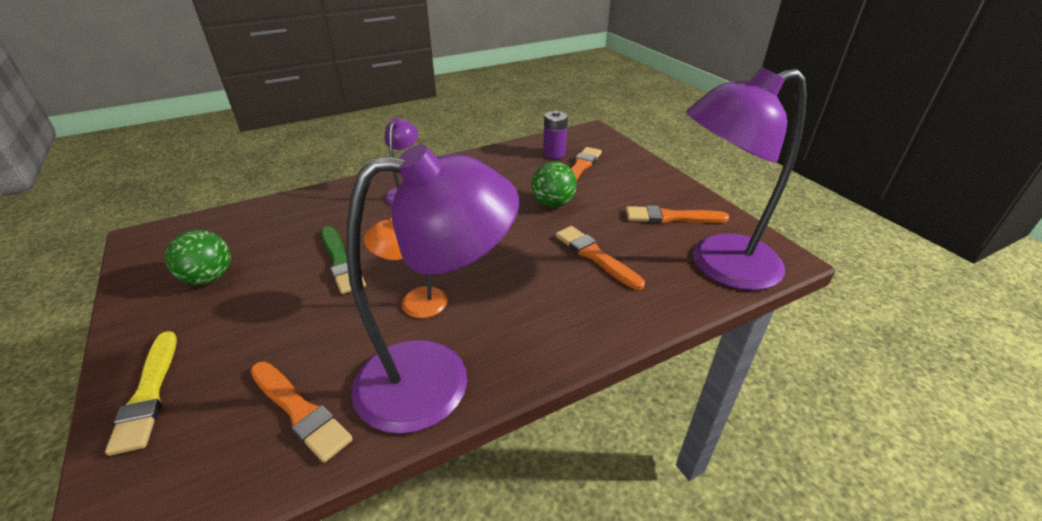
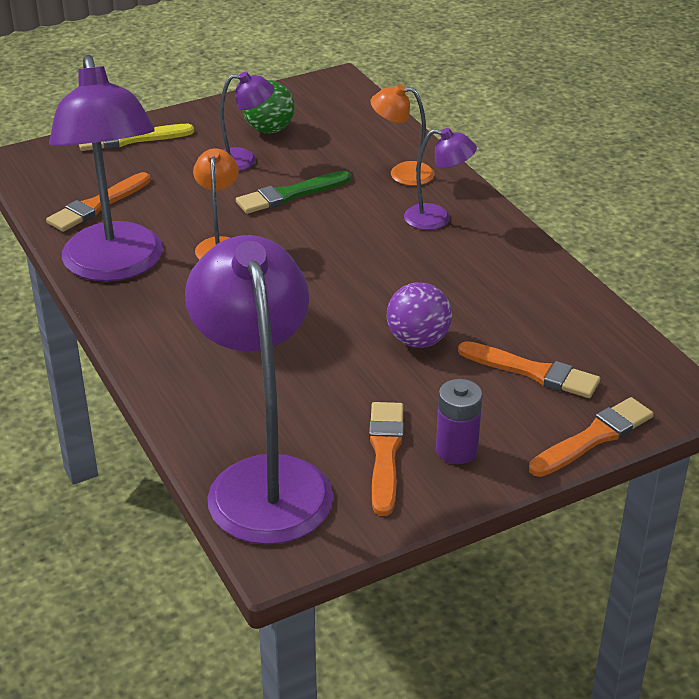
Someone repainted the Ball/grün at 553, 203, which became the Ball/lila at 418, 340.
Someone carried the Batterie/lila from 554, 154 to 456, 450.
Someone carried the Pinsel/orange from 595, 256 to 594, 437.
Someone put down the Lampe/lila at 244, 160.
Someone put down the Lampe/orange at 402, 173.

______

■ What the exercise asks ■
Both ends count here. Reproduce exactly the lines from the one containing "Someone carried the Batterie/lila" through the end of the listing.

■ Expected output ■
Someone carried the Batterie/lila from 554, 154 to 456, 450.
Someone carried the Pinsel/orange from 595, 256 to 594, 437.
Someone put down the Lampe/lila at 244, 160.
Someone put down the Lampe/orange at 402, 173.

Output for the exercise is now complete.